§ **EXERCISE REQUIREMENTS**:
Restate all data exactly. No images.

§ **DATA FOR ANALYSIS**:
|---|

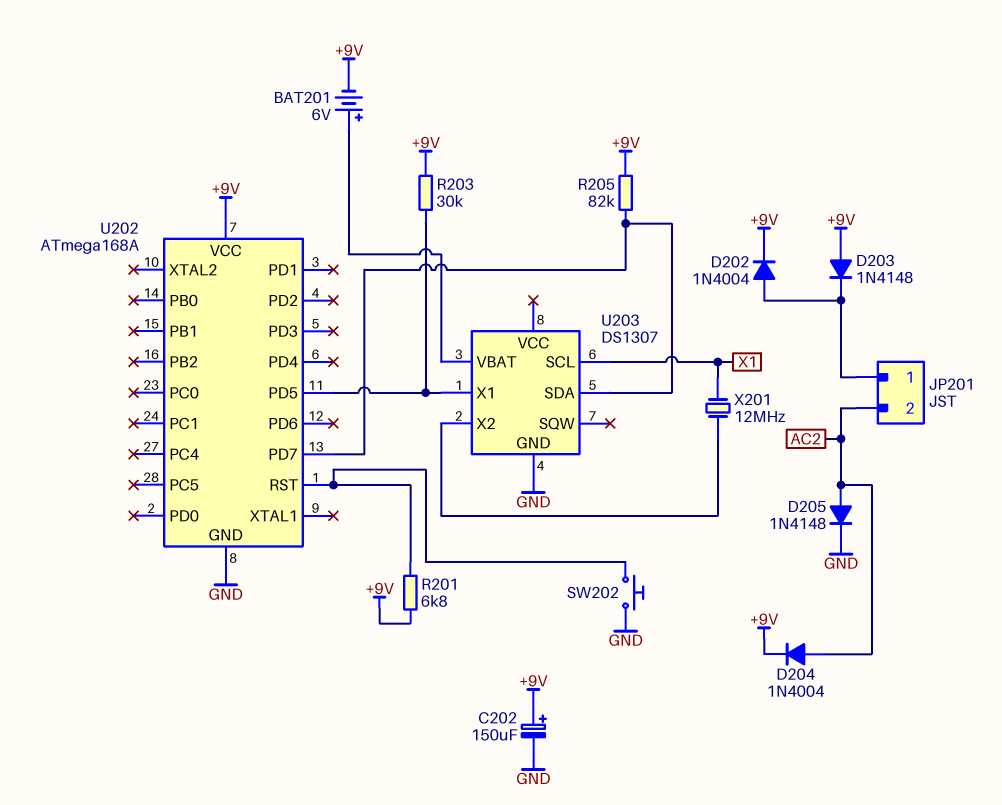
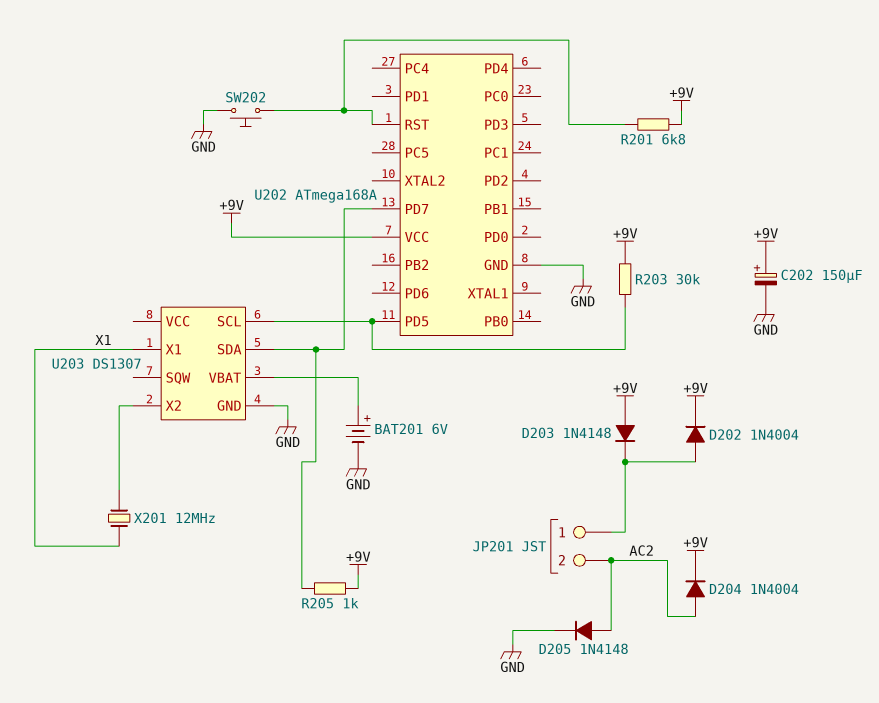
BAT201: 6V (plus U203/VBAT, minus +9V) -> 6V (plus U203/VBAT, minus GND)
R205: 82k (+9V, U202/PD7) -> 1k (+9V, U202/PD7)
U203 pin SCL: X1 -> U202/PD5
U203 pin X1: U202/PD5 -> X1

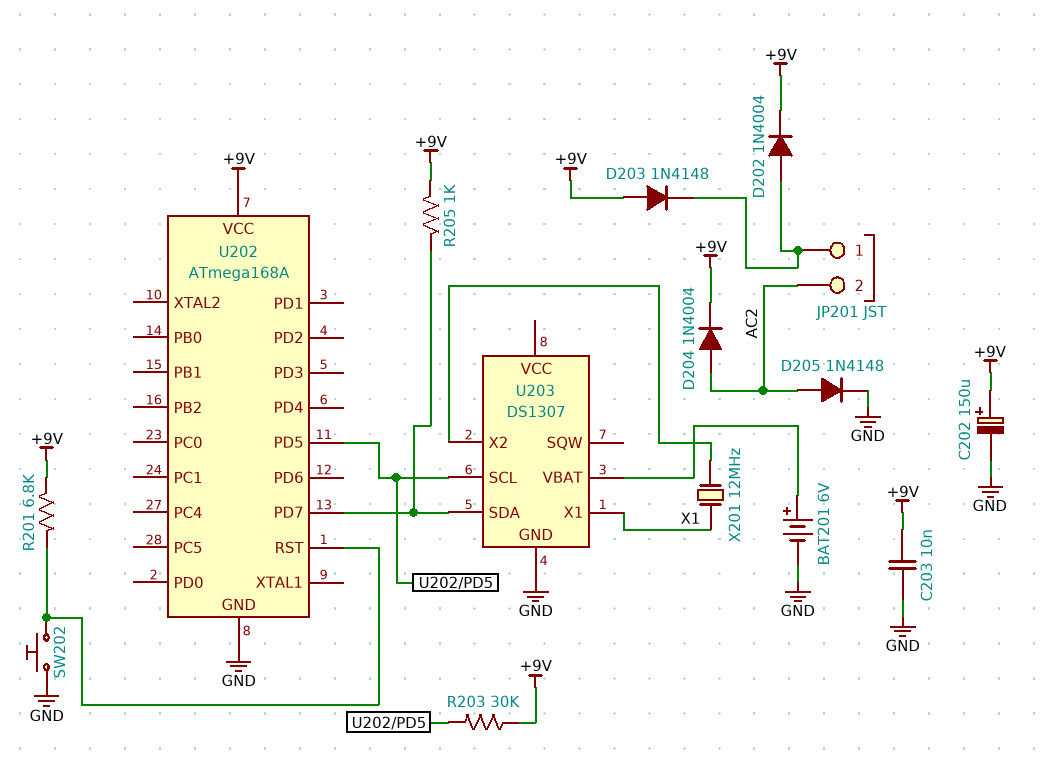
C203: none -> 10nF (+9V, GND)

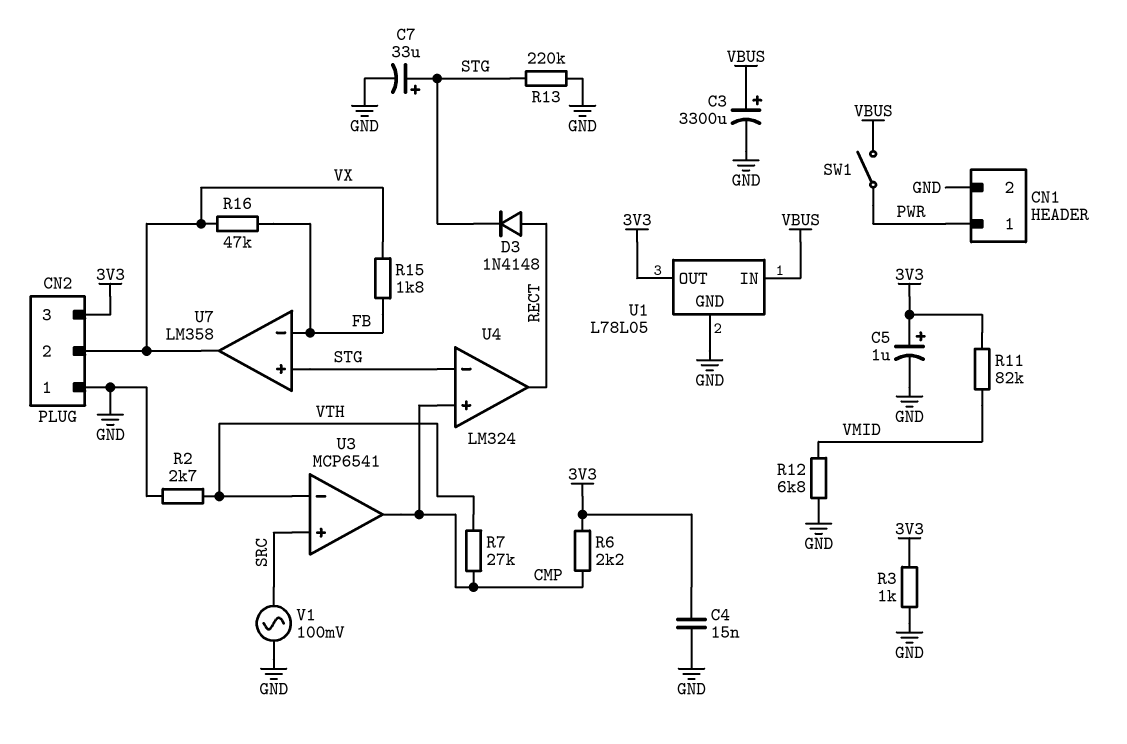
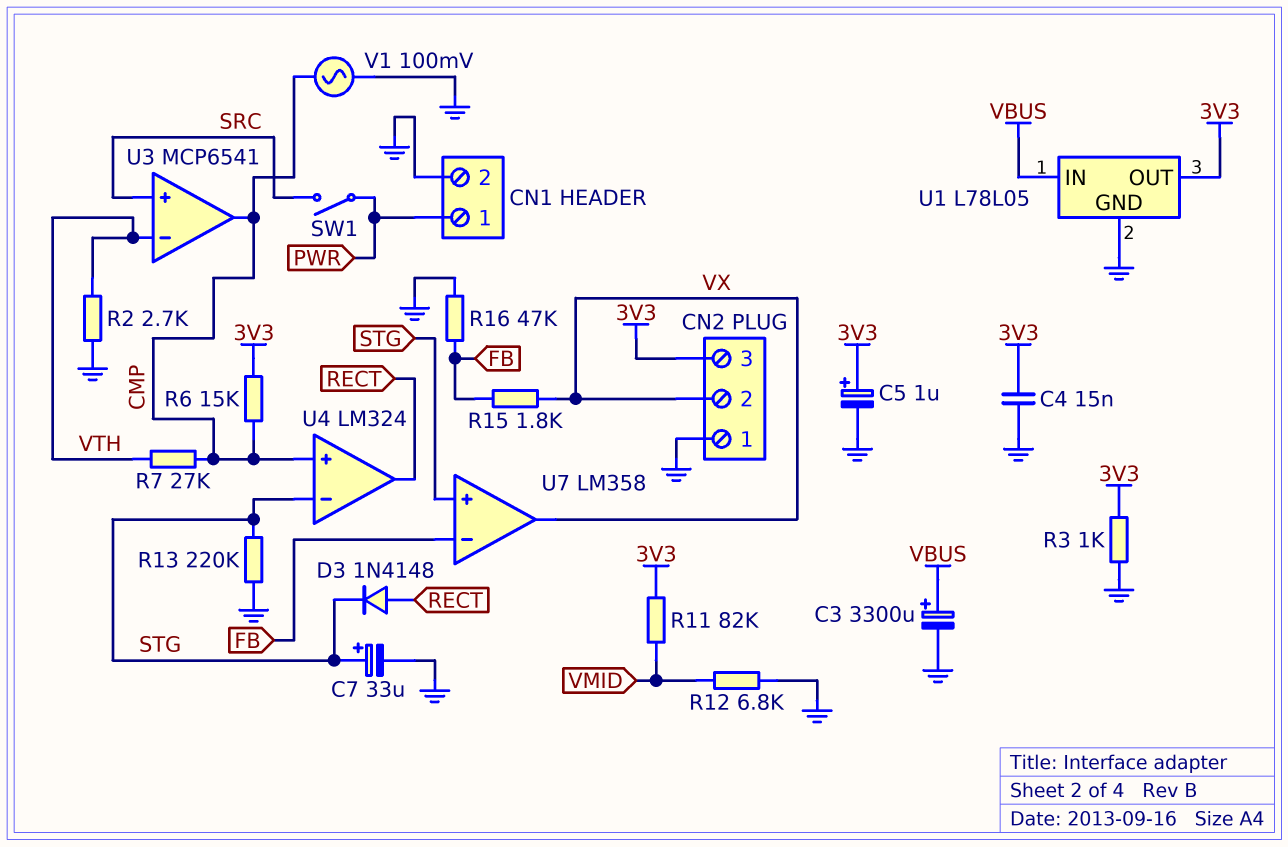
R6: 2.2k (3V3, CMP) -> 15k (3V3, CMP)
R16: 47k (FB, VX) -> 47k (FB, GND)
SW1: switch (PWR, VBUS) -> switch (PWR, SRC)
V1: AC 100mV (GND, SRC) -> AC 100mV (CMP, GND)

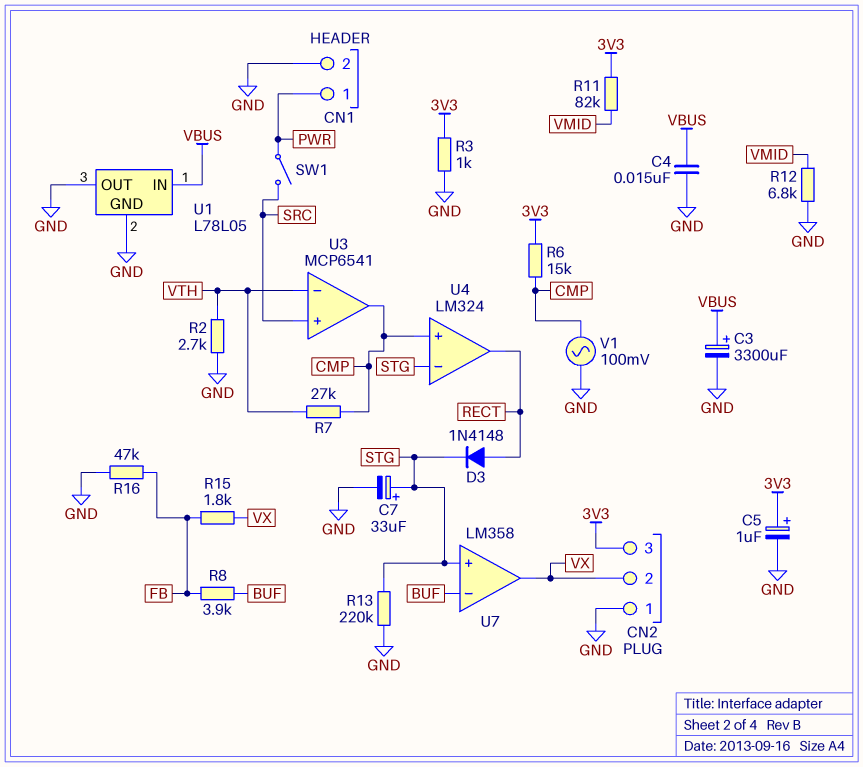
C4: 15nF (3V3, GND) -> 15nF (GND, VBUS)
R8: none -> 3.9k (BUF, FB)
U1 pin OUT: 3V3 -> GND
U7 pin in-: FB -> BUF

|---|

§ **RESULT OF THIS TASK**:
BAT201: 6V (plus U203/VBAT, minus +9V) -> 6V (plus U203/VBAT, minus GND)
R205: 82k (+9V, U202/PD7) -> 1k (+9V, U202/PD7)
U203 pin SCL: X1 -> U202/PD5
U203 pin X1: U202/PD5 -> X1

C203: none -> 10nF (+9V, GND)

R6: 2.2k (3V3, CMP) -> 15k (3V3, CMP)
R16: 47k (FB, VX) -> 47k (FB, GND)
SW1: switch (PWR, VBUS) -> switch (PWR, SRC)
V1: AC 100mV (GND, SRC) -> AC 100mV (CMP, GND)

C4: 15nF (3V3, GND) -> 15nF (GND, VBUS)
R8: none -> 3.9k (BUF, FB)
U1 pin OUT: 3V3 -> GND
U7 pin in-: FB -> BUF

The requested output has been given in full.